Instructions for the task.
Your answer must be the lines from the one containing "(474, 412) = (467, 257): none -> blue fork" through the last line of the records below, copied exactly, with the pictures left out.

Records from a data collection.

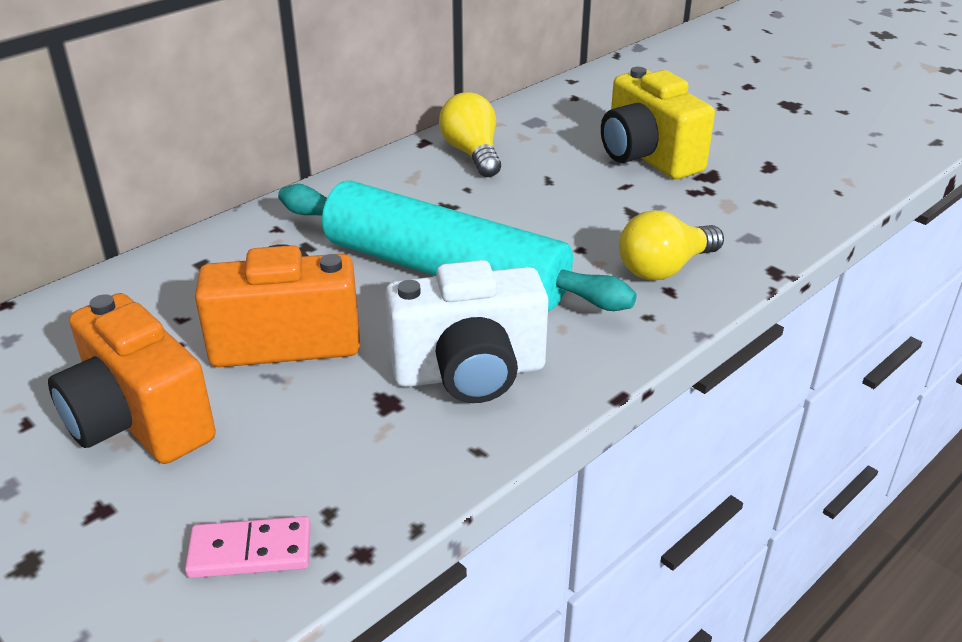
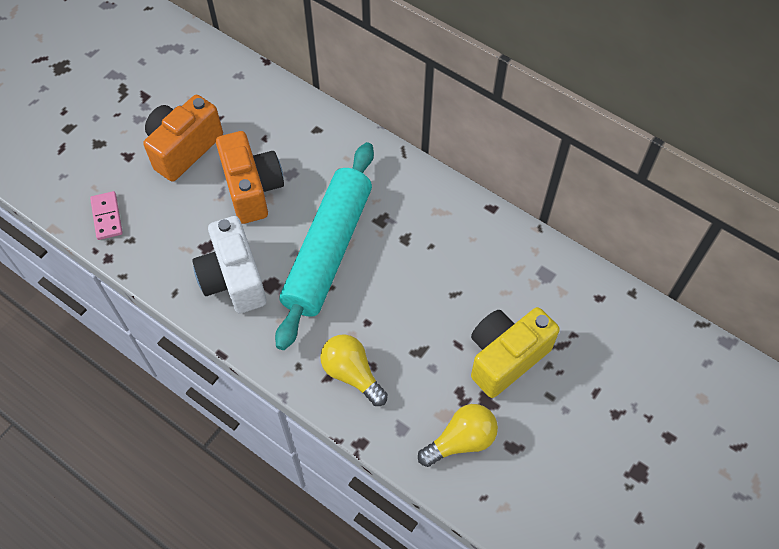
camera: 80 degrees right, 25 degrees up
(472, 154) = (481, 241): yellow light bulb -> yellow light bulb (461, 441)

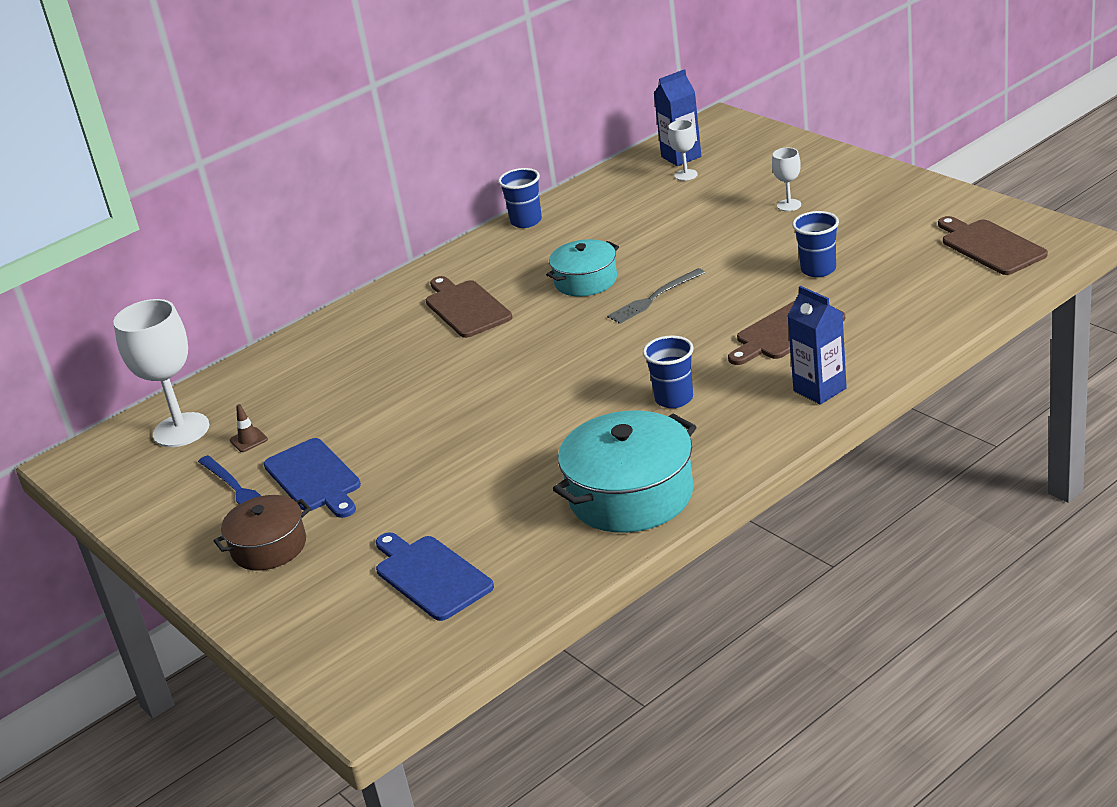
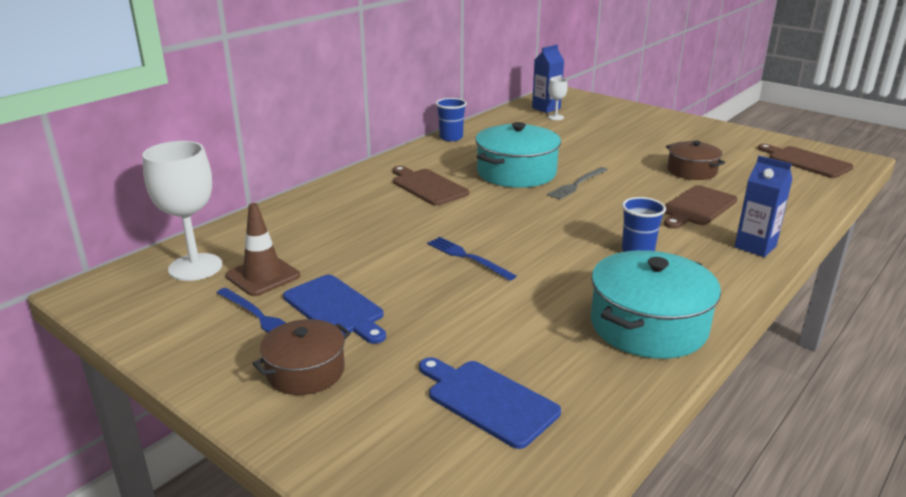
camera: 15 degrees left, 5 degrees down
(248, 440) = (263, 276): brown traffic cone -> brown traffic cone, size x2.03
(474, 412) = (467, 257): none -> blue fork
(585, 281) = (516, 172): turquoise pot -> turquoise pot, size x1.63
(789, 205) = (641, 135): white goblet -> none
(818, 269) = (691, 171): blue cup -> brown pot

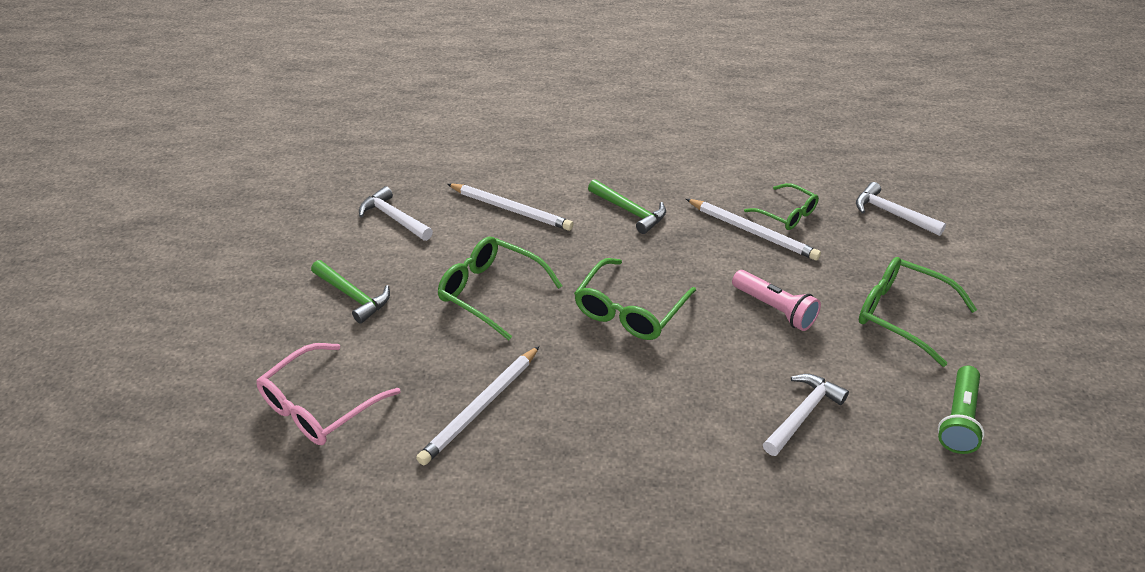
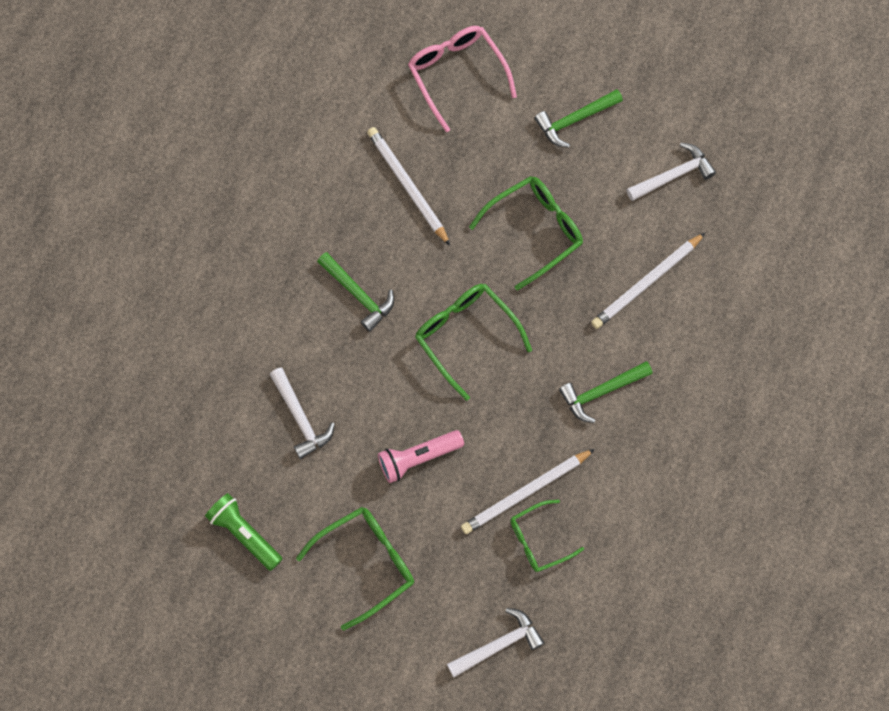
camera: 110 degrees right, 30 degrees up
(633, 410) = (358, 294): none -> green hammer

Response.
(474, 412) = (467, 257): none -> blue fork
(585, 281) = (516, 172): turquoise pot -> turquoise pot, size x1.63
(789, 205) = (641, 135): white goblet -> none
(818, 269) = (691, 171): blue cup -> brown pot

camera: 110 degrees right, 30 degrees up
(633, 410) = (358, 294): none -> green hammer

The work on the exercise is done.